### TASK TO COMPLETE
Omit the pictures and reproduce the rest of the listing exactly.

___ PROVIDED RECORDS ___

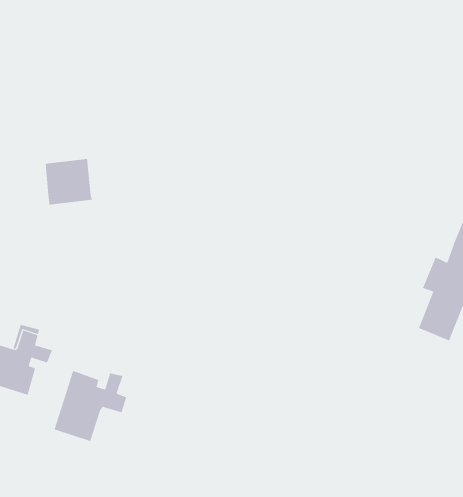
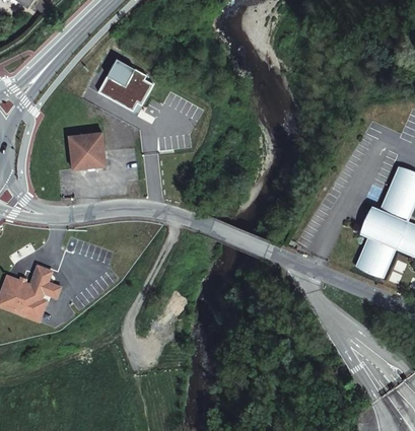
building: none -> [96,58,150,114]
building: [54,370,127,442] -> none

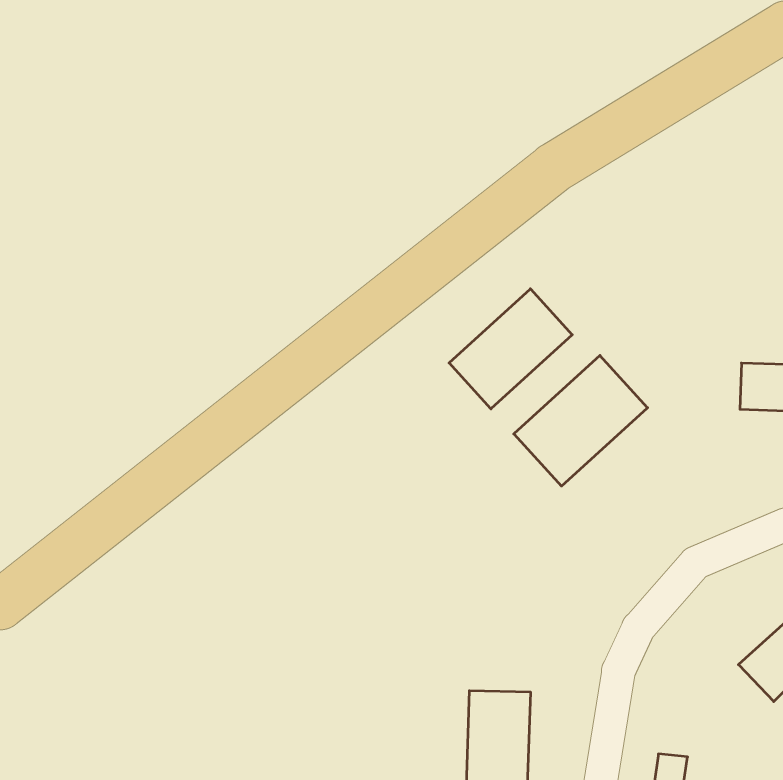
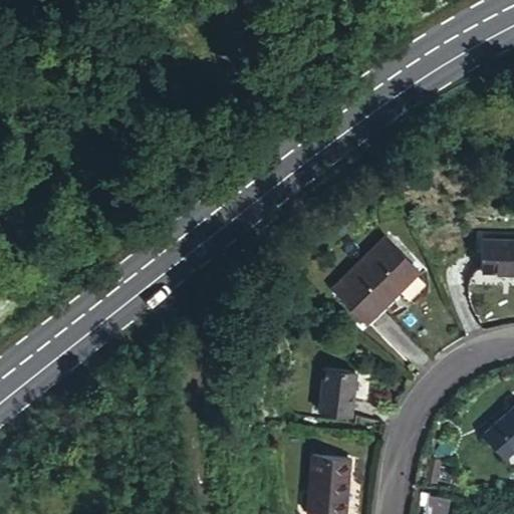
building: [449,289,572,409] -> none
building: none -> [317,372,357,424]

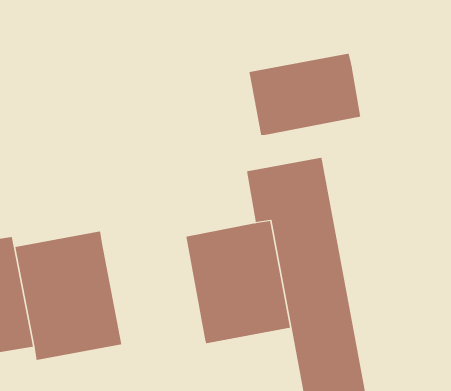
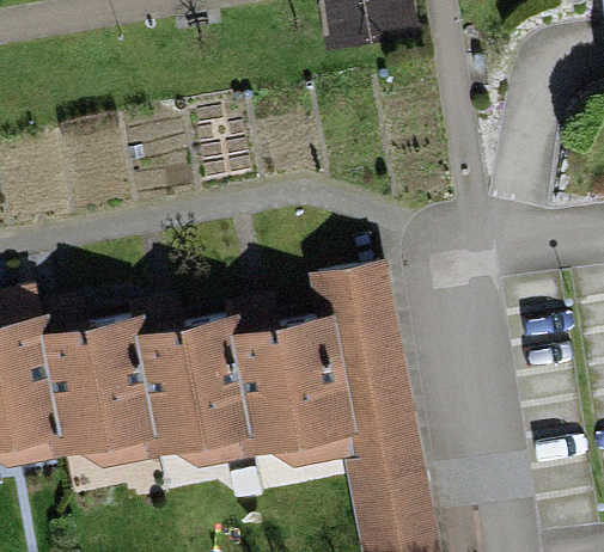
building: [249,53,361,136] -> none
building: none -> [140,327,244,462]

___

### EXPECTED OUTPUT
building: none -> [96,58,150,114]
building: [54,370,127,442] -> none

building: [449,289,572,409] -> none
building: none -> [317,372,357,424]

building: [249,53,361,136] -> none
building: none -> [140,327,244,462]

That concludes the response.